Supplied material:
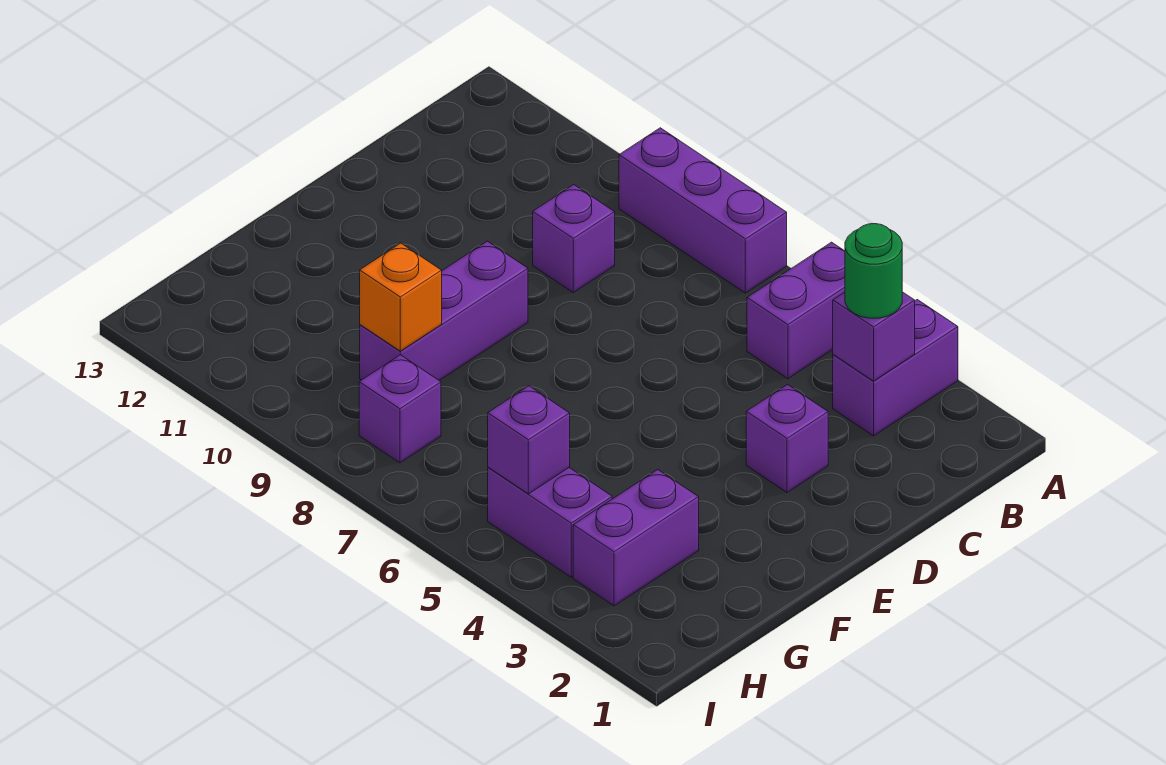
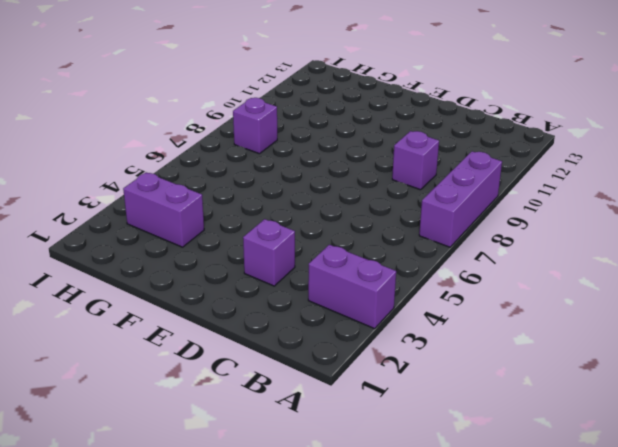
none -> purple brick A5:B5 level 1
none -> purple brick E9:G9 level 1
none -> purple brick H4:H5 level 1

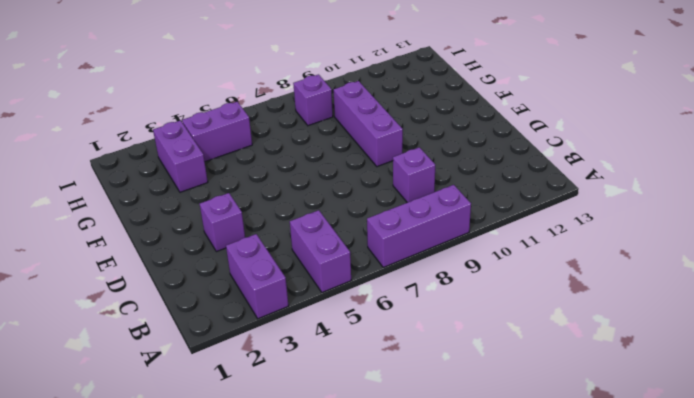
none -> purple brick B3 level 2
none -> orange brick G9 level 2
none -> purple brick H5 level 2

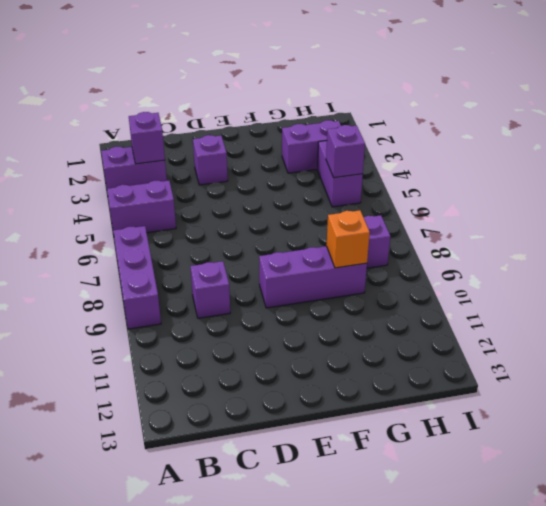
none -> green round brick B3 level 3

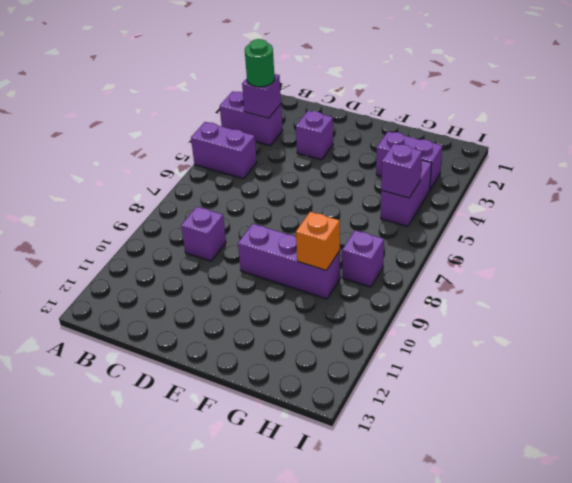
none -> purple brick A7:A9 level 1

--

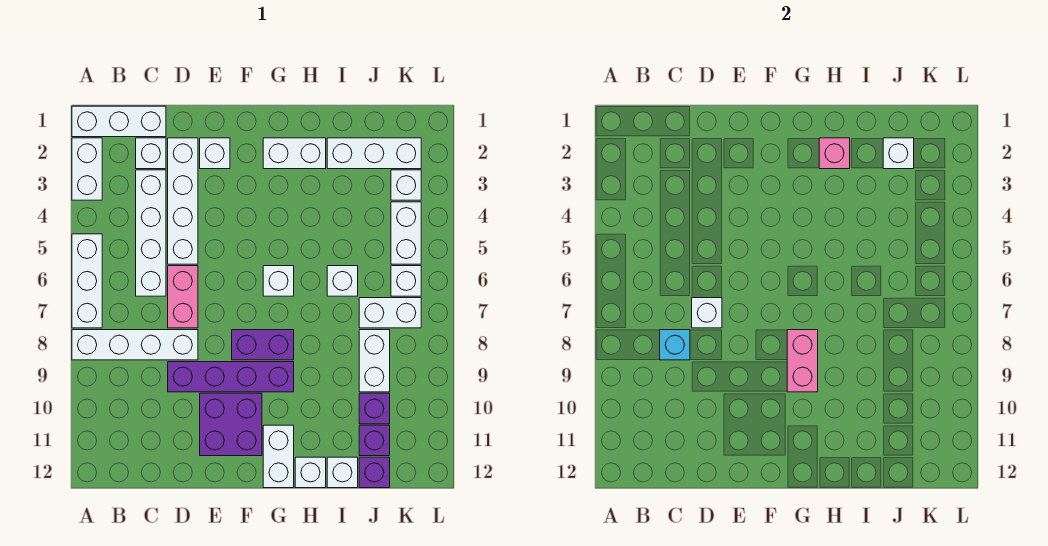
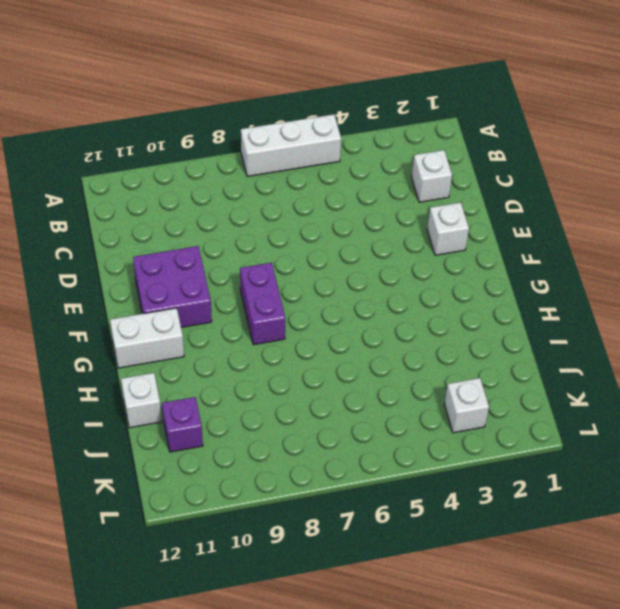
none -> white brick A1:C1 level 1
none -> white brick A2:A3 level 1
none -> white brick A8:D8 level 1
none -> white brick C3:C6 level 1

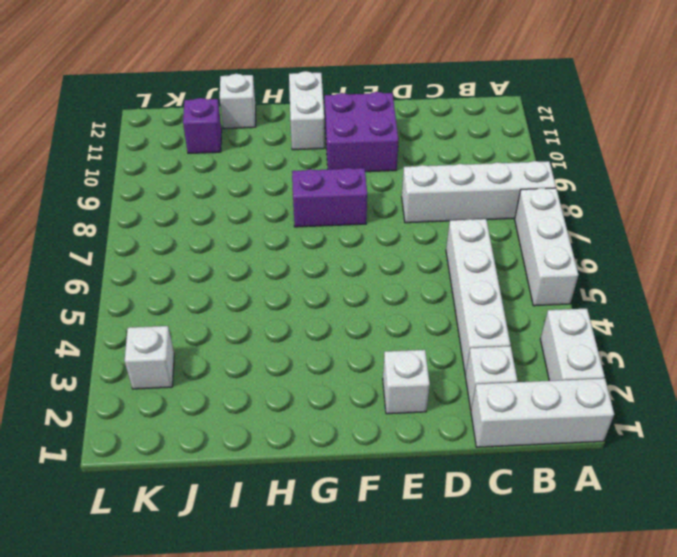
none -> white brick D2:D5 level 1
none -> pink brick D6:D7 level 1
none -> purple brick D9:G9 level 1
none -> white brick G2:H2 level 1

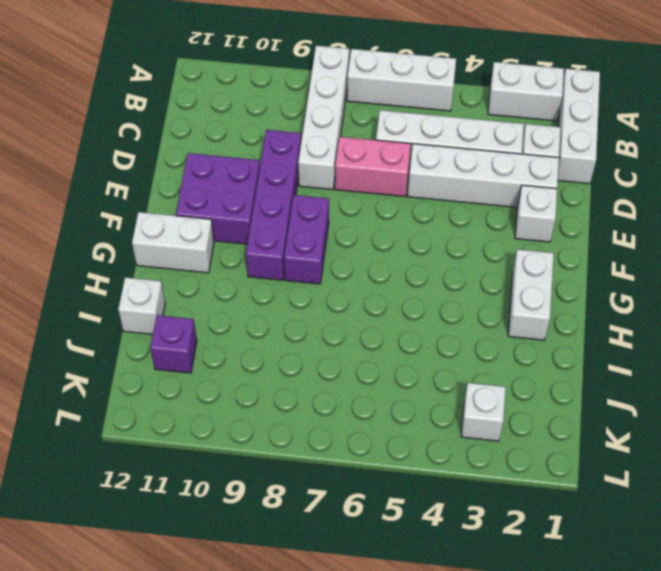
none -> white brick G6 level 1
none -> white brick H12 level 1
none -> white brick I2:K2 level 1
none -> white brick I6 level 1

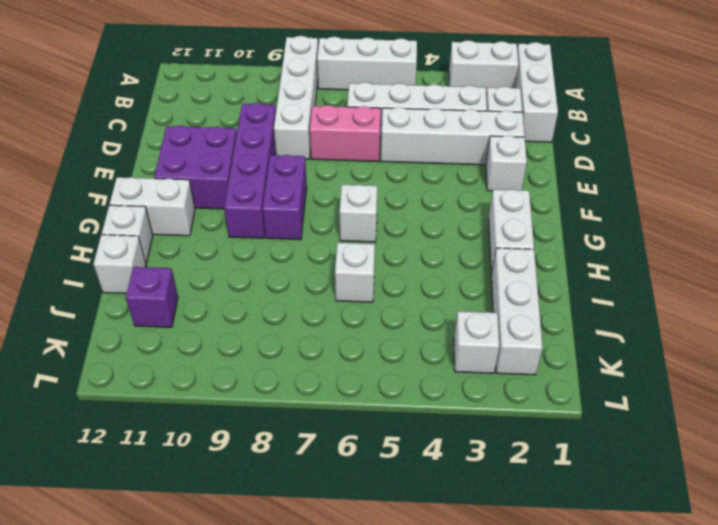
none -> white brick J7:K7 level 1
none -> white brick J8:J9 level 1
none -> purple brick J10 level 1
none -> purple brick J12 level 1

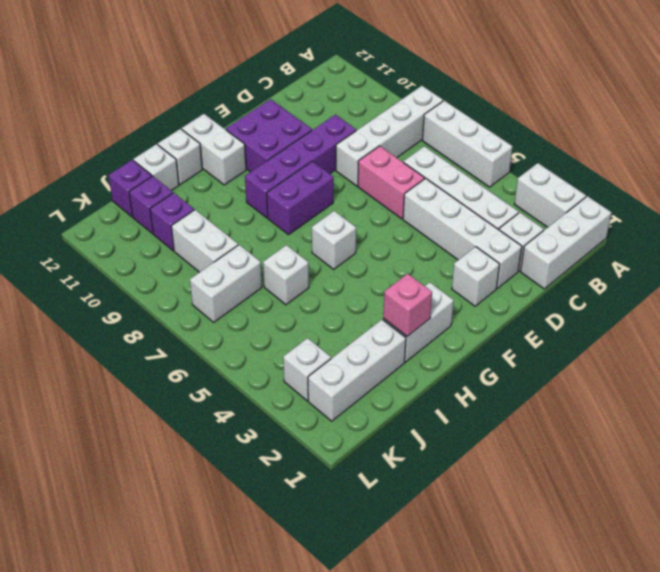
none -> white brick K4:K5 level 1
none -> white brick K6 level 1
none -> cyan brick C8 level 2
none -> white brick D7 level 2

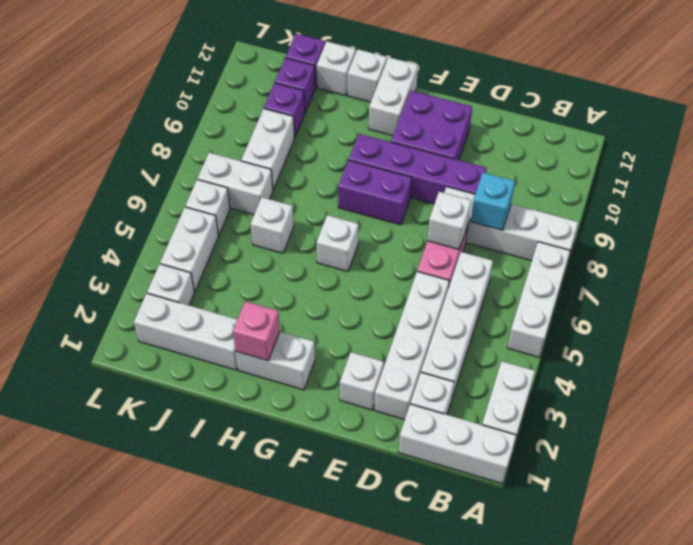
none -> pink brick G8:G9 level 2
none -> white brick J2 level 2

Task prompt: Taking the entries above, copy word for word the lines from the one with "none -> white brick K4:K5 level 1" up to and including the one with "none -> white brick J2 level 2", without any picture.

Answer box:
none -> white brick K4:K5 level 1
none -> white brick K6 level 1
none -> cyan brick C8 level 2
none -> white brick D7 level 2

none -> pink brick G8:G9 level 2
none -> white brick J2 level 2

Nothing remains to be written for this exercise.